Source data
* Start *
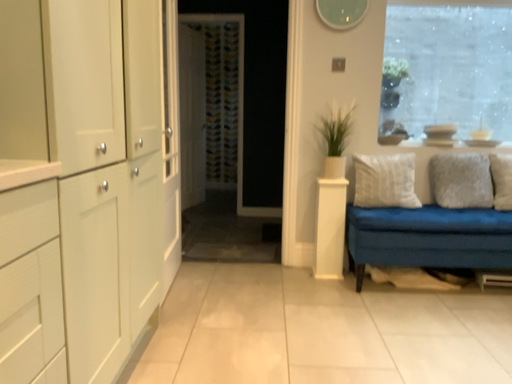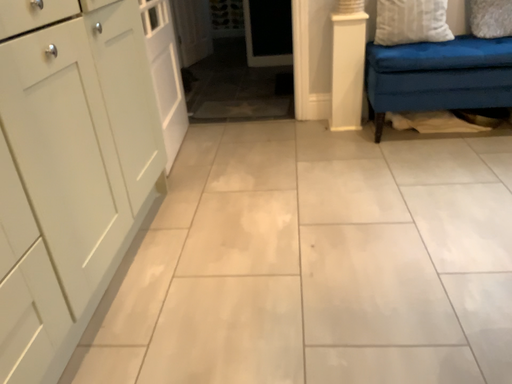
Question: Which way did the camera rotate in the video?

Choices:
 (A) rotated downward
 (B) rotated upward

Answer: (A)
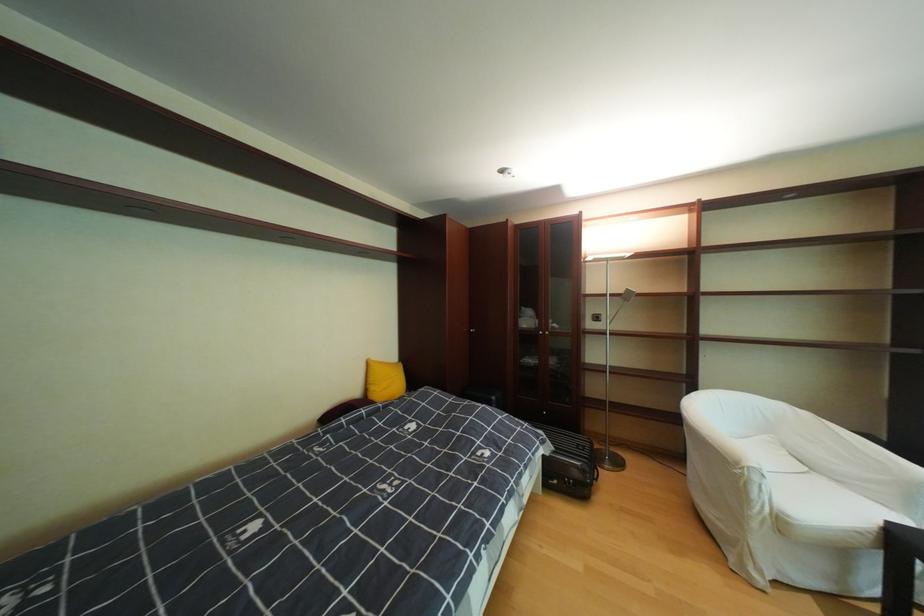
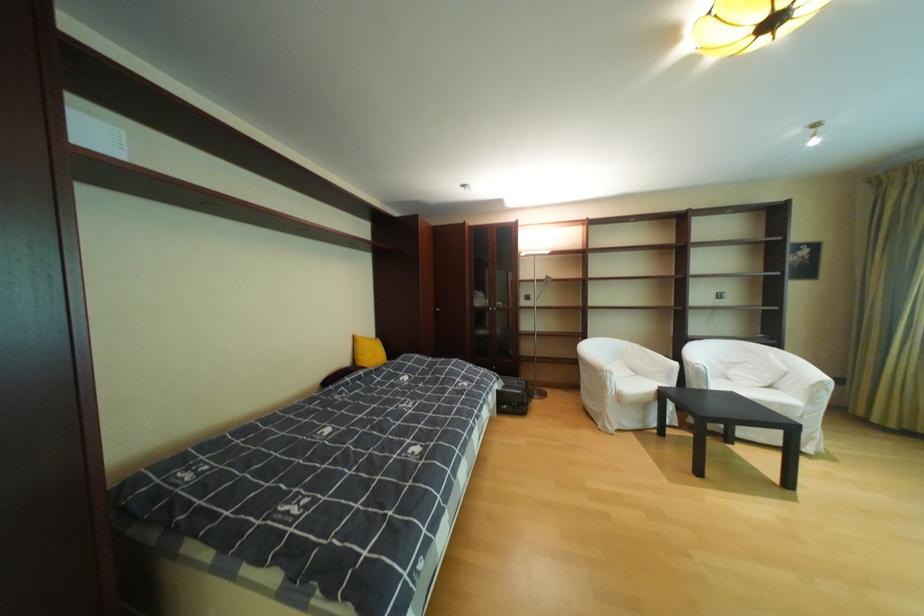
Locate, in the second image, the point that corresponds to the point at 380,363 in the first image.

(367, 339)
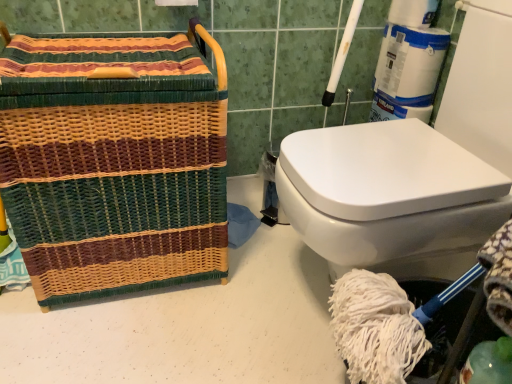
Question: From a real-world perspective, is teal glass at lower right positioned above or below woven multicolored basket at left?

Choices:
 (A) below
 (B) above

Answer: (A)

Question: Is point (499, 367) closer or farther from the camera than point (11, 66)?

Choices:
 (A) closer
 (B) farther

Answer: (A)

Question: From the image's perspective, is teal glass at lower right located above or below woven multicolored basket at left?

Choices:
 (A) above
 (B) below

Answer: (B)

Question: From a real-world perspective, relative to teal glass at lower right, is woven multicolored basket at left vertically above or below?

Choices:
 (A) above
 (B) below

Answer: (A)

Question: Would you say woven multicolored basket at left is to the left or to the right of teal glass at lower right in the picture?

Choices:
 (A) right
 (B) left

Answer: (B)

Question: Is woven multicolored basket at left wider or thinner than teal glass at lower right?

Choices:
 (A) wide
 (B) thin

Answer: (A)

Question: From the image's perspective, is woven multicolored basket at left above or below teal glass at lower right?

Choices:
 (A) above
 (B) below

Answer: (A)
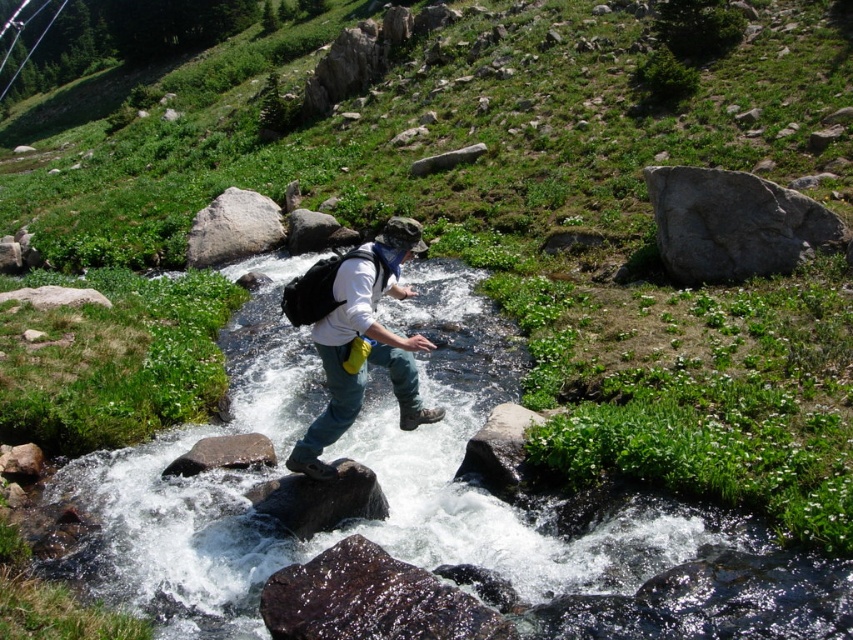
Looking at this image, does shiny dark rock at center have a lesser height compared to smooth gray rock at center?

No.

Can you confirm if shiny dark rock at center is bigger than smooth gray rock at center?

Indeed, shiny dark rock at center has a larger size compared to smooth gray rock at center.

Which is in front, point (283, 628) or point (231, 461)?

Point (283, 628) is in front.

The width and height of the screenshot is (853, 640). In order to click on shiny dark rock at center in this screenshot , I will do `click(370, 600)`.

Is clear water at center smaller than gray rough rock at upper right?

No.

Which of these two, clear water at center or gray rough rock at upper right, stands taller?

With more height is clear water at center.

Does point (338, 442) lie behind point (717, 282)?

No, (338, 442) is in front of (717, 282).

The height and width of the screenshot is (640, 853). I want to click on clear water at center, so click(x=361, y=461).

Based on the photo, who is more forward, (697, 278) or (207, 464)?

Positioned in front is point (207, 464).

Which of these two, gray rough rock at upper right or smooth gray rock at center, stands taller?

With more height is gray rough rock at upper right.

Who is more distant from viewer, (833, 243) or (215, 451)?

Point (833, 243)

Image resolution: width=853 pixels, height=640 pixels. In order to click on gray rough rock at upper right in this screenshot , I will do `click(734, 225)`.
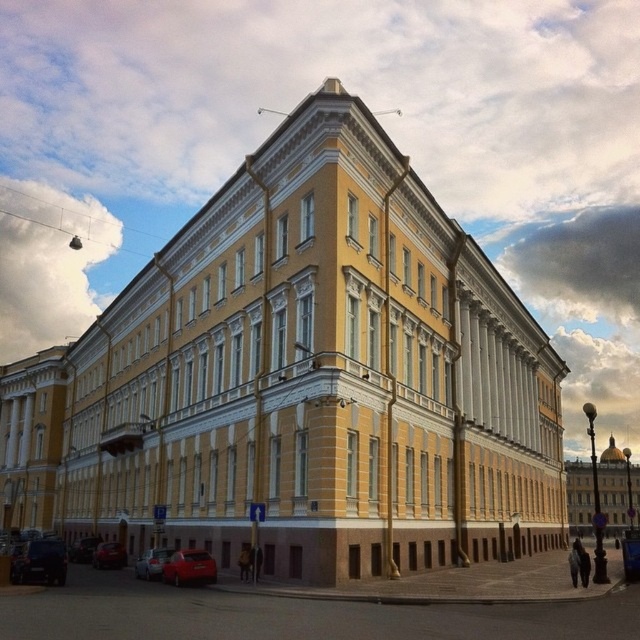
* End *
§ **PROBLEM TO WORK ON**
Could you transcribe the stretch of the listing from the line containing "Can you confirm" through the line containing "Point (283, 628) is in front.", both included, word for word?

§ **CORRECT RESPONSE**
Can you confirm if shiny dark rock at center is bigger than smooth gray rock at center?

Indeed, shiny dark rock at center has a larger size compared to smooth gray rock at center.

Which is in front, point (283, 628) or point (231, 461)?

Point (283, 628) is in front.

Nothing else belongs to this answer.